_WORK REQUIRED:_ Using the data below, set down every line from the one containing "yellow brick L3 level 1 -> none" through the one containing "grey plate F6", inclusive and unchanged. Pictures are to be skipped.

_EXERCISE MATERIAL:_
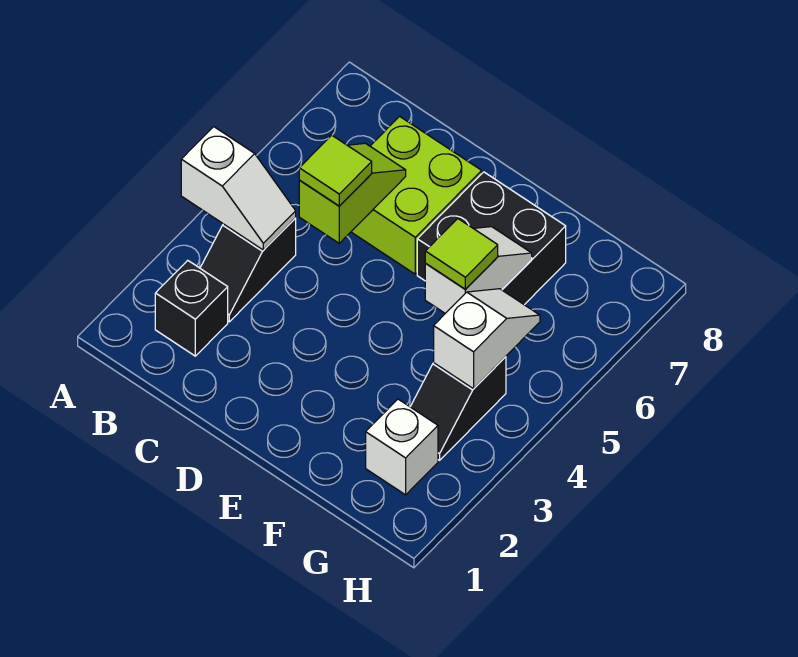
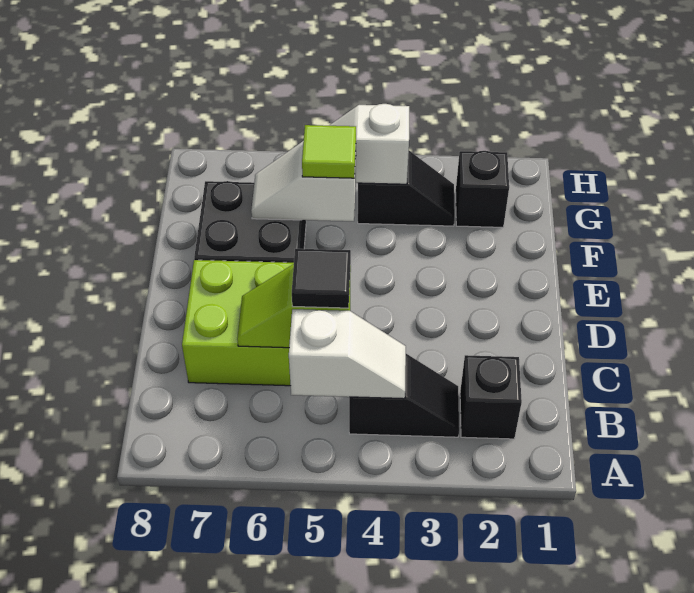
white slope A4:B4 level 2 top A -> white slope B4:B5 level 2 top 5
lime tile C5 level 3 -> black tile C5 level 3
white brick G2 level 1 -> black brick G2 level 1

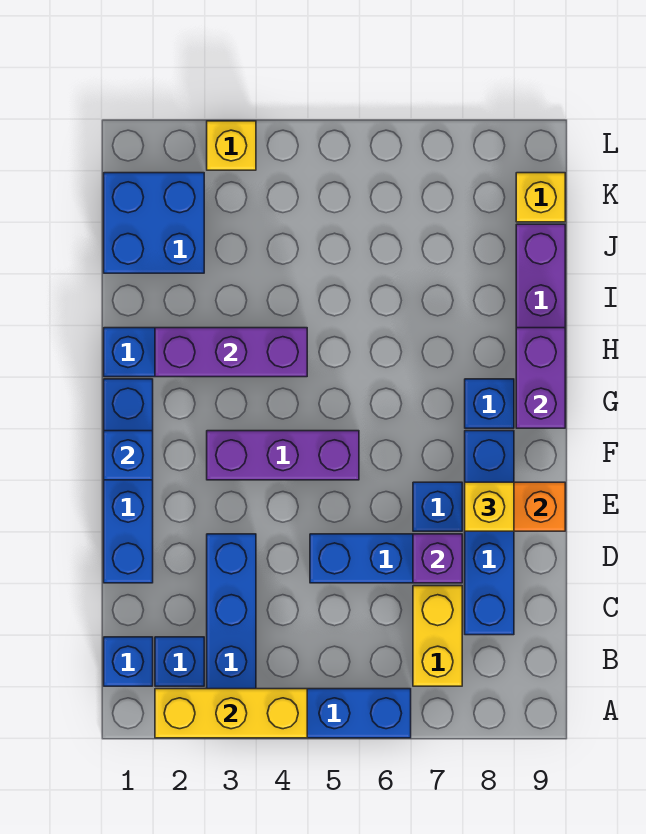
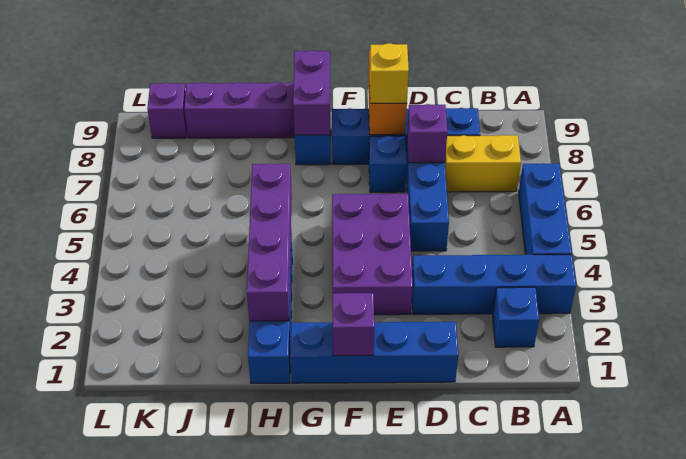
yellow brick A2:A4 level 2 -> none
blue brick B1 level 1 -> none
blue brick F1 level 2 -> purple brick F1 level 2
purple brick F3:F5 level 1 -> purple brick E3:F5 level 1
purple brick G9:H9 level 2 -> purple brick G8:G9 level 2
purple brick H2:H4 level 2 -> purple brick H2:H5 level 2
blue brick J1:K2 level 1 -> none
yellow brick K9 level 1 -> purple brick K9 level 1
yellow brick L3 level 1 -> none

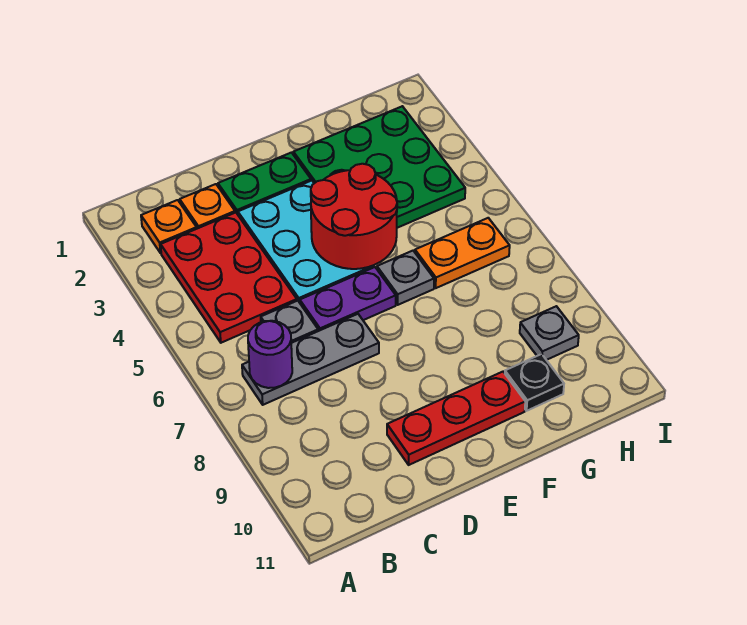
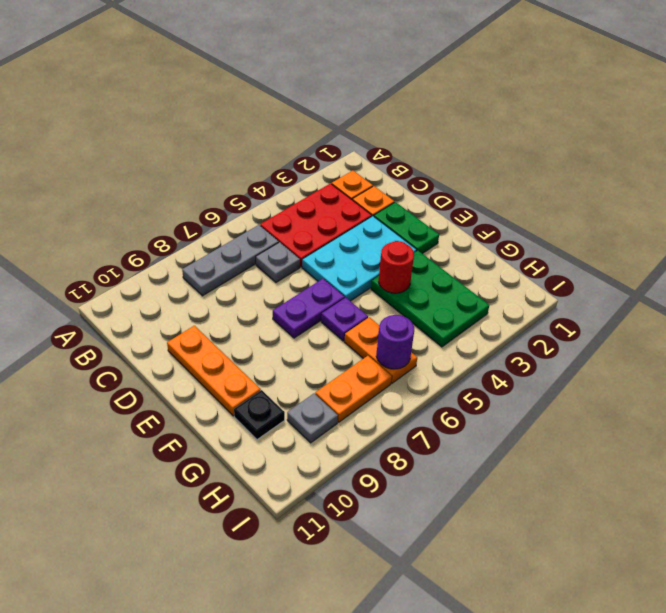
grey plate B7:D7 level 1 -> grey plate B6:B8 level 1
purple round brick B7 level 2 -> purple round brick H6 level 2
purple plate D6:E6 level 1 -> purple plate E6:E7 level 1
red plate D10:F10 level 1 -> orange plate D10:F10 level 1
red round brick E4:F5 level 2 -> red round brick F4 level 2
green plate F2:H4 level 1 -> green plate F3:H4 level 1
grey plate F6 level 1 -> purple plate F6 level 1
none -> orange plate H7:H8 level 1

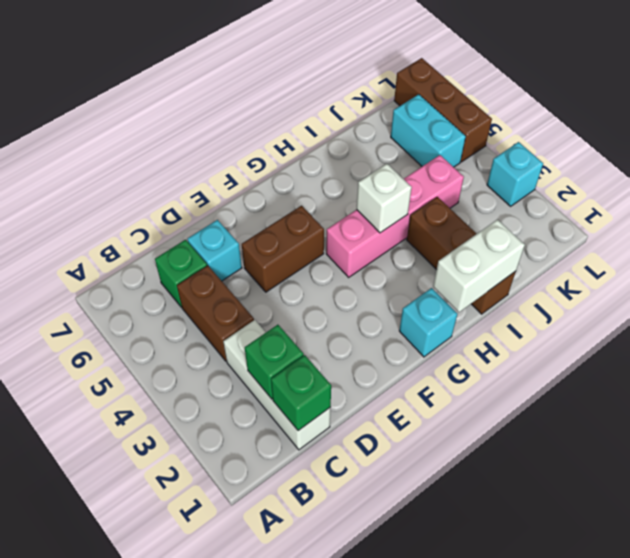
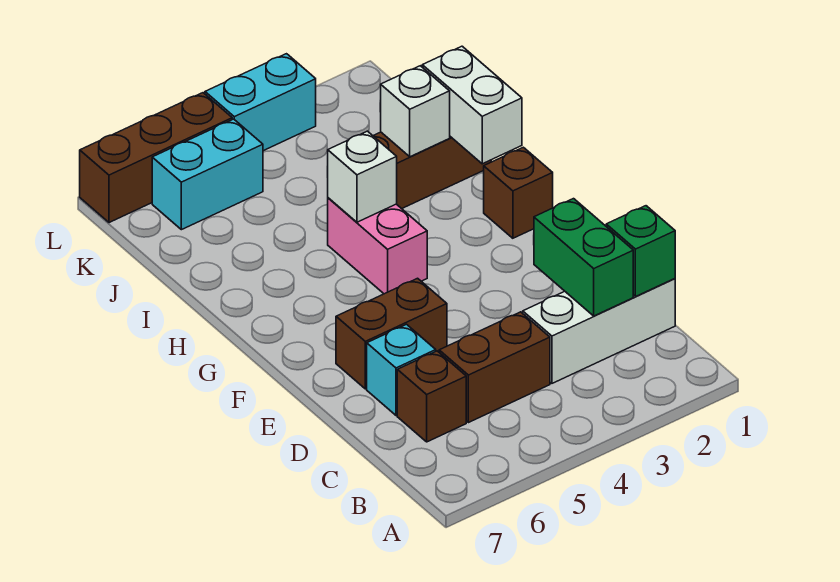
green brick C2 level 2 -> green brick C2:D2 level 2
green brick C6 level 1 -> brown brick C6 level 1
brown brick E5:F5 level 1 -> brown brick E5:E6 level 1
cyan brick G1 level 1 -> brown brick G1 level 1
pink brick G4:J4 level 1 -> pink brick G4:H4 level 1
none -> white brick I2 level 2
cyan brick L3 level 1 -> cyan brick L3:L4 level 1

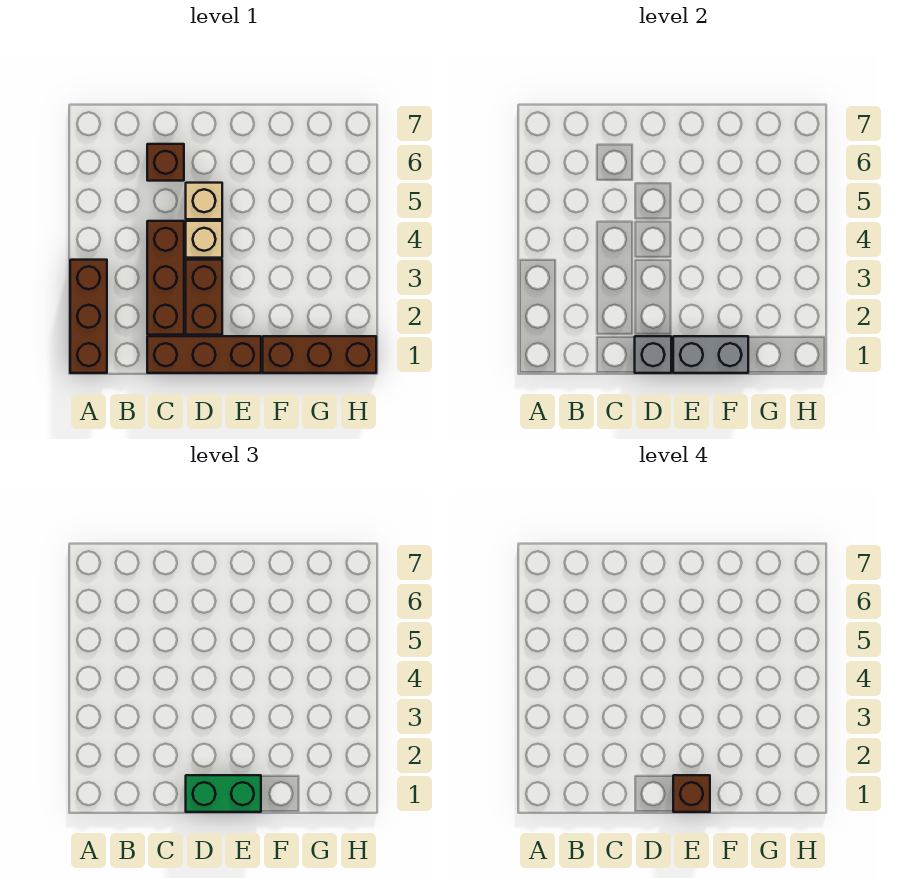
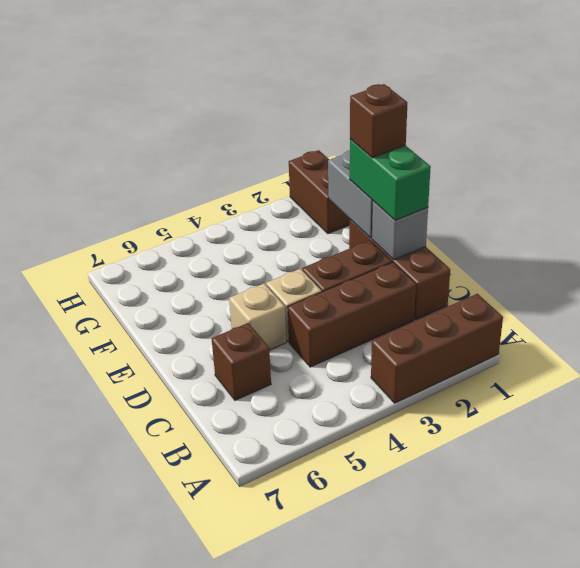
brown brick F1:H1 level 1 -> brown brick G1:H1 level 1

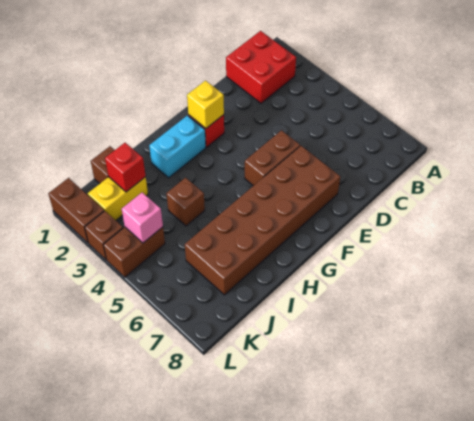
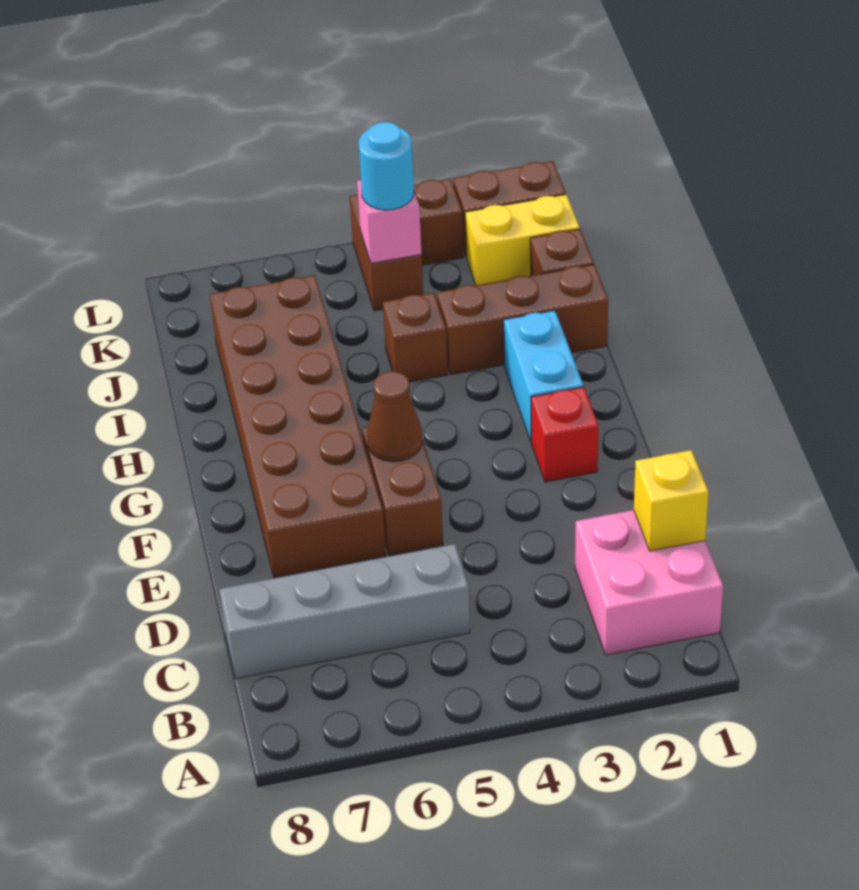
red brick B1:C2 level 1 -> pink brick B1:C2 level 1
none -> grey brick C5:C8 level 1
yellow brick F2 level 2 -> yellow brick C1 level 2
none -> brown cone F5 level 2
none -> brown brick I1:I3 level 1
yellow brick J2:K2 level 1 -> yellow brick K1:K2 level 1
red brick J2 level 2 -> none
none -> cyan round brick K4 level 3

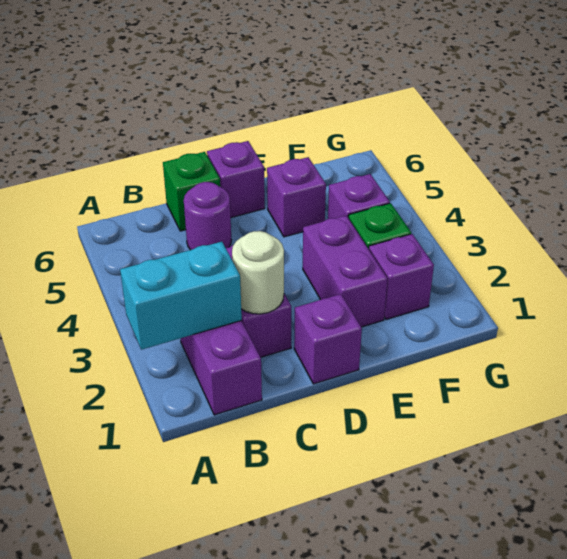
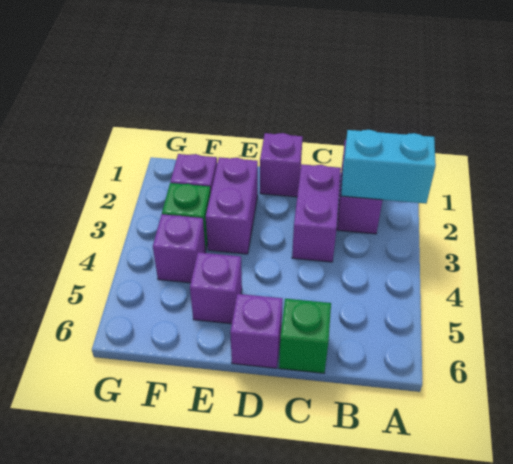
white round brick C2 level 2 -> none
purple round brick C5 level 1 -> none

_RESPONSE FOR THIS EXERCISE:_
yellow brick L3 level 1 -> none

grey plate B7:D7 level 1 -> grey plate B6:B8 level 1
purple round brick B7 level 2 -> purple round brick H6 level 2
purple plate D6:E6 level 1 -> purple plate E6:E7 level 1
red plate D10:F10 level 1 -> orange plate D10:F10 level 1
red round brick E4:F5 level 2 -> red round brick F4 level 2
green plate F2:H4 level 1 -> green plate F3:H4 level 1
grey plate F6 level 1 -> purple plate F6 level 1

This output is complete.